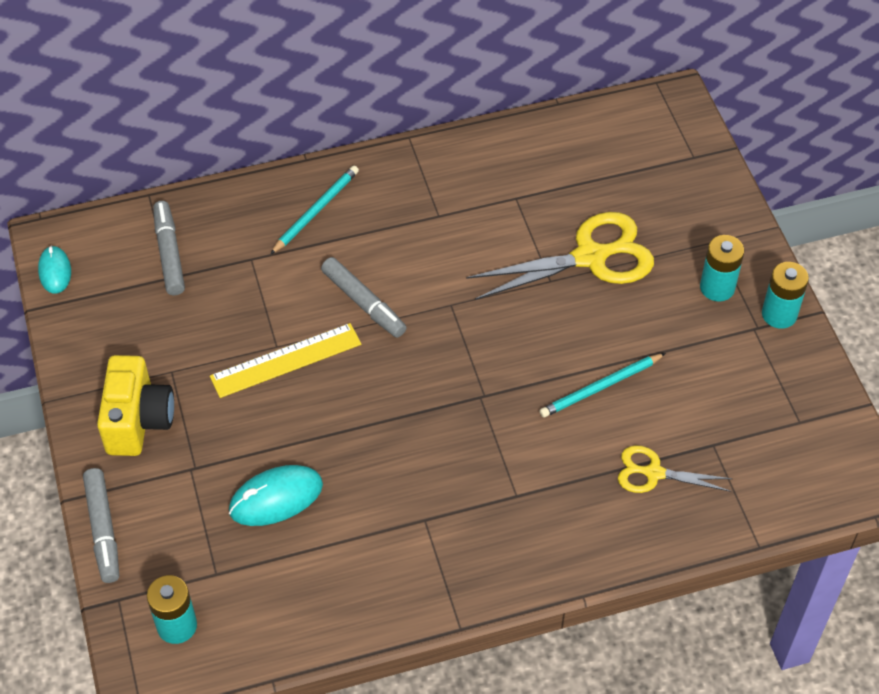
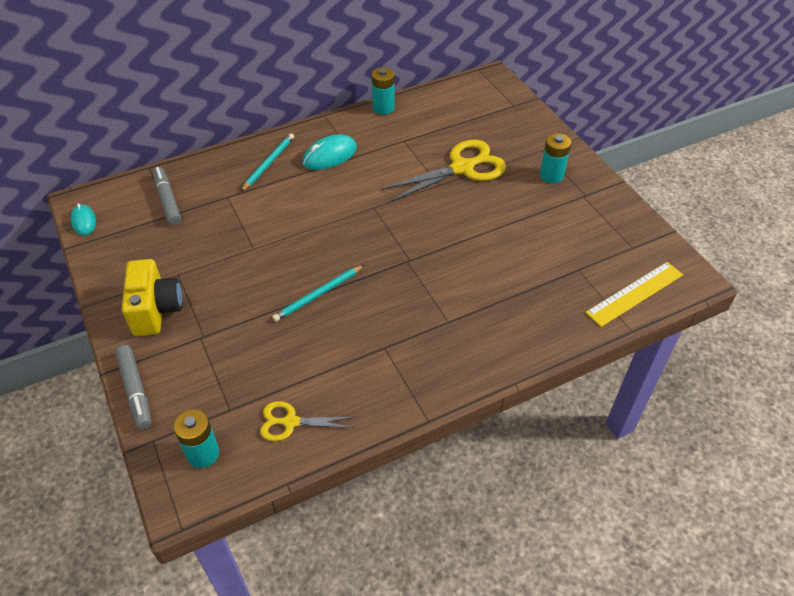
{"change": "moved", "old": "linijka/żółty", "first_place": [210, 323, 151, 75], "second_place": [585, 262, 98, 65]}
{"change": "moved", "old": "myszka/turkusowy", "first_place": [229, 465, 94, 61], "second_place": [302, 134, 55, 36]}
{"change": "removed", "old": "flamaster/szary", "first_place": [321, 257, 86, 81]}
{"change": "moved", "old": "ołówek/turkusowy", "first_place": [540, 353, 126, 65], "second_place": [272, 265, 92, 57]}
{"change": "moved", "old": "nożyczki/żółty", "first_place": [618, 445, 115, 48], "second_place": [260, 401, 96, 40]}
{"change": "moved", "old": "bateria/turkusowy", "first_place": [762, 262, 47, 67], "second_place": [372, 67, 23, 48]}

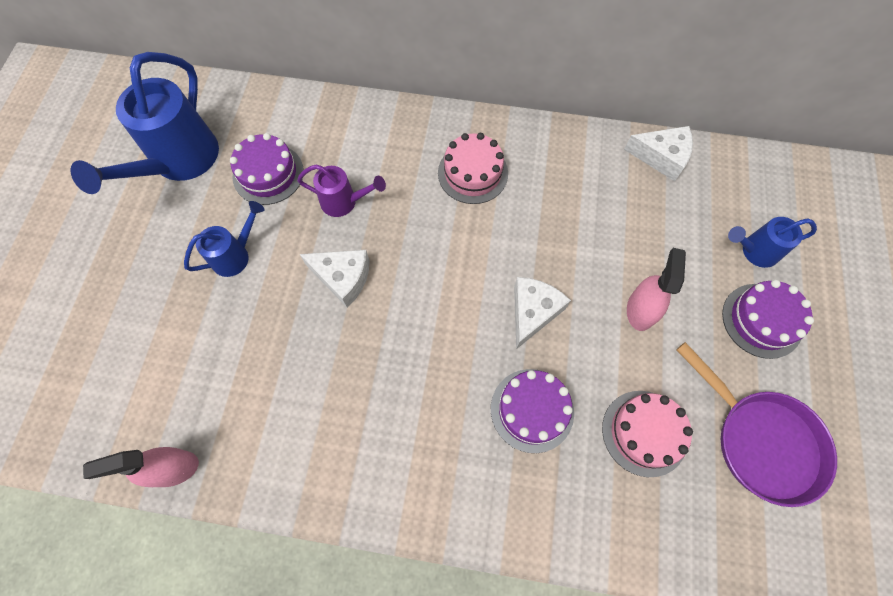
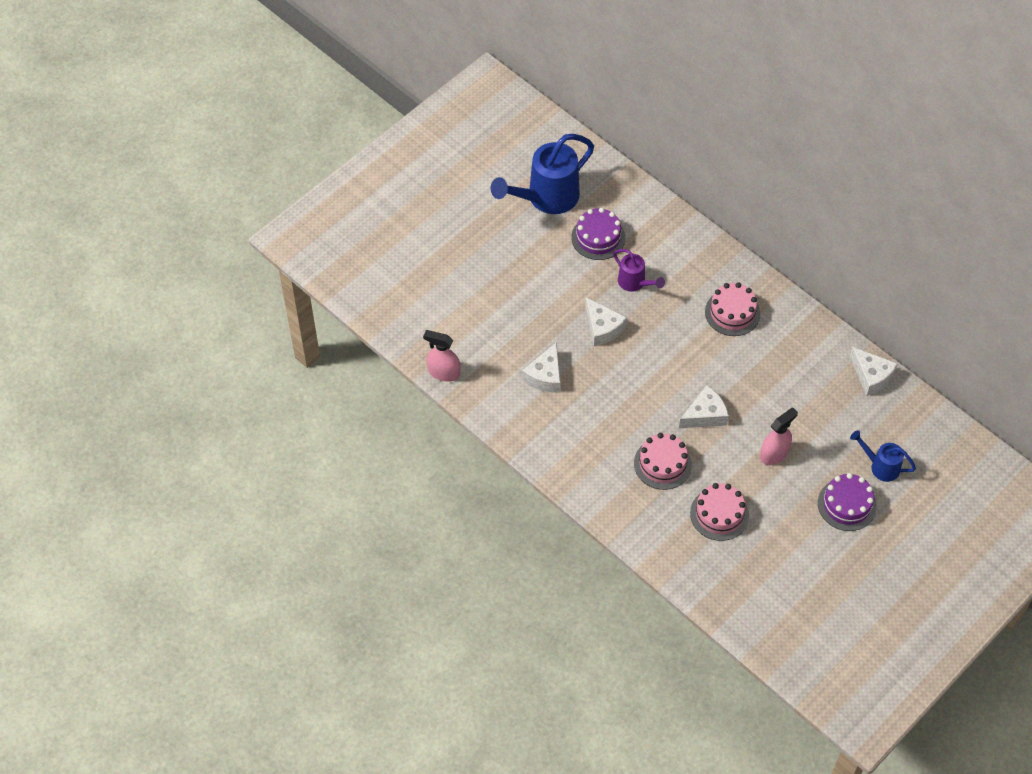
{"change": "removed", "old": "konewka/niebieski", "first_place": [184, 201, 81, 76]}
{"change": "recoloured", "old": "tort/fioletowy", "new": "tort/różowy", "first_place": [491, 369, 83, 84], "second_place": [634, 433, 58, 57]}
{"change": "removed", "old": "patelnia/fioletowy", "first_place": [677, 342, 160, 165]}
{"change": "added", "new": "ser/biały", "second_place": [522, 342, 39, 51]}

### Your goal
A word-for-word copy of the listing is the goal; keep every picture out of it.

### Written answer
{"change": "moved", "old": "linijka/żółty", "first_place": [210, 323, 151, 75], "second_place": [585, 262, 98, 65]}
{"change": "moved", "old": "myszka/turkusowy", "first_place": [229, 465, 94, 61], "second_place": [302, 134, 55, 36]}
{"change": "removed", "old": "flamaster/szary", "first_place": [321, 257, 86, 81]}
{"change": "moved", "old": "ołówek/turkusowy", "first_place": [540, 353, 126, 65], "second_place": [272, 265, 92, 57]}
{"change": "moved", "old": "nożyczki/żółty", "first_place": [618, 445, 115, 48], "second_place": [260, 401, 96, 40]}
{"change": "moved", "old": "bateria/turkusowy", "first_place": [762, 262, 47, 67], "second_place": [372, 67, 23, 48]}

{"change": "removed", "old": "konewka/niebieski", "first_place": [184, 201, 81, 76]}
{"change": "recoloured", "old": "tort/fioletowy", "new": "tort/różowy", "first_place": [491, 369, 83, 84], "second_place": [634, 433, 58, 57]}
{"change": "removed", "old": "patelnia/fioletowy", "first_place": [677, 342, 160, 165]}
{"change": "added", "new": "ser/biały", "second_place": [522, 342, 39, 51]}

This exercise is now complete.